TO DO: Search the records below for the string "rolling" and copy each line where it turns up.

Scene comparison data:
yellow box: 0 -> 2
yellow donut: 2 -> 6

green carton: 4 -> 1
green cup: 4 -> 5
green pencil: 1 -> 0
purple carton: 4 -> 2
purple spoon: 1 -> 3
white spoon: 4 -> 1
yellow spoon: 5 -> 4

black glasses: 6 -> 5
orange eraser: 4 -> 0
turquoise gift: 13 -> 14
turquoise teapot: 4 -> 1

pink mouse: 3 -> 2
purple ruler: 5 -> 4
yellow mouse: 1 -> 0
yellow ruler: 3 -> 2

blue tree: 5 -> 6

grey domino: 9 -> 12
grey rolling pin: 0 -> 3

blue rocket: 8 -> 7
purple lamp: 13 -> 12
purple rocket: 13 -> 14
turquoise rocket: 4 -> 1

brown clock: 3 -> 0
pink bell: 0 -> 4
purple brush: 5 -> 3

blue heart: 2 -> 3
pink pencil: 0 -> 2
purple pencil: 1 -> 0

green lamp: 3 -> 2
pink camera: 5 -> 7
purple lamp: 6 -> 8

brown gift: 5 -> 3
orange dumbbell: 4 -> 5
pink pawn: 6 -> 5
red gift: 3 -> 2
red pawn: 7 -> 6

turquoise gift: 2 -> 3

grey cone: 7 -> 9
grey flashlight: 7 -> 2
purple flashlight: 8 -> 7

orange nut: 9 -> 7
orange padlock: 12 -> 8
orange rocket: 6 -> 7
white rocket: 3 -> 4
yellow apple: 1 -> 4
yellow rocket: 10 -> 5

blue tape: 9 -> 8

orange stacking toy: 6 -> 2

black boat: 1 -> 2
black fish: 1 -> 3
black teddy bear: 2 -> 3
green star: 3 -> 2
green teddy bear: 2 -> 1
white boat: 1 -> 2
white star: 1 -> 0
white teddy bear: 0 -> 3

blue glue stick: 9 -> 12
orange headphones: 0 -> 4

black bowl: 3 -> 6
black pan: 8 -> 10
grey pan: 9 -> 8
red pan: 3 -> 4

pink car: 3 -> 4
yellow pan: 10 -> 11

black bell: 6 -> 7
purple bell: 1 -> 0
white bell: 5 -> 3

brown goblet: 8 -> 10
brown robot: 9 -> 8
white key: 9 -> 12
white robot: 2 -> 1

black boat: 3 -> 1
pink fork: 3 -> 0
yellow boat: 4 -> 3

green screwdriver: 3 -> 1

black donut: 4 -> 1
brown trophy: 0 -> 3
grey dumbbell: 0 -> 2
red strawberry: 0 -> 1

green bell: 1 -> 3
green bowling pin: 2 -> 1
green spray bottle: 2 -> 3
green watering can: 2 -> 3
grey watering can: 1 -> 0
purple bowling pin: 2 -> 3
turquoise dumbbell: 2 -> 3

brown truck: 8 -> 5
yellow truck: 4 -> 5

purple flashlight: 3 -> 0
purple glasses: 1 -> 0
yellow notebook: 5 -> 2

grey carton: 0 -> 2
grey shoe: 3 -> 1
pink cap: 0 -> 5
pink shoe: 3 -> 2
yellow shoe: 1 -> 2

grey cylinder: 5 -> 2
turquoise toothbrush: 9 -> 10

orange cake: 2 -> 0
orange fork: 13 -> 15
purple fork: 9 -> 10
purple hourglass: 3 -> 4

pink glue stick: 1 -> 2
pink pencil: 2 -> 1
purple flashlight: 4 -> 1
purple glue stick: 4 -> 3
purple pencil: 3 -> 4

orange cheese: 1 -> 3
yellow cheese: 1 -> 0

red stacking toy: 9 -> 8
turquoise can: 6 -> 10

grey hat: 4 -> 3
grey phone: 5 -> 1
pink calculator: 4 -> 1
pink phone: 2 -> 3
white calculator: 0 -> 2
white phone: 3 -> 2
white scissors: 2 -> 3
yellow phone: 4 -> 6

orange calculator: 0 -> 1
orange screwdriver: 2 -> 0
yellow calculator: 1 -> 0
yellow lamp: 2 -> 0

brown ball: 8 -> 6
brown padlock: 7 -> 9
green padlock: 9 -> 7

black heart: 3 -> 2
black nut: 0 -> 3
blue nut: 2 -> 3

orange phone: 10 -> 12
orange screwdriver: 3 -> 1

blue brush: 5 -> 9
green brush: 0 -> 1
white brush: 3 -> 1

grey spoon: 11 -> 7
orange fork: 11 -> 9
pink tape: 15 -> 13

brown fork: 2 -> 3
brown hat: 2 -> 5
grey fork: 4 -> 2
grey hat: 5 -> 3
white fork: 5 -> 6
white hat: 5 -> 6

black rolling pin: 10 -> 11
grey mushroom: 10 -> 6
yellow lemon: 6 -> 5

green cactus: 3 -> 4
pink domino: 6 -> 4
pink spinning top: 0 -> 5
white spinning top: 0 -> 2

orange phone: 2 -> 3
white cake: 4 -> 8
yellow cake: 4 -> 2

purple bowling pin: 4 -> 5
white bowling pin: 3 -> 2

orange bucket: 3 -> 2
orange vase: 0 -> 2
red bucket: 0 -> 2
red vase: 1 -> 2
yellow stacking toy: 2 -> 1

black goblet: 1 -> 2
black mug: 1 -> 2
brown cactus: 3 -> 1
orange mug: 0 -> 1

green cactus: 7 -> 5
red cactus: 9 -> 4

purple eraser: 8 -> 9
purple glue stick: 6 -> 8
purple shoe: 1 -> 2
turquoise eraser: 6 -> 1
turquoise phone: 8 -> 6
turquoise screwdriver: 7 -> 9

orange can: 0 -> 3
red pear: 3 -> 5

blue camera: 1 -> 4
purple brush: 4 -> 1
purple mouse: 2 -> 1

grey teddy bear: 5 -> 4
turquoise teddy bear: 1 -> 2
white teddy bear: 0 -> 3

SOLUTION FOR THIS PROBLEM:
grey rolling pin: 0 -> 3
black rolling pin: 10 -> 11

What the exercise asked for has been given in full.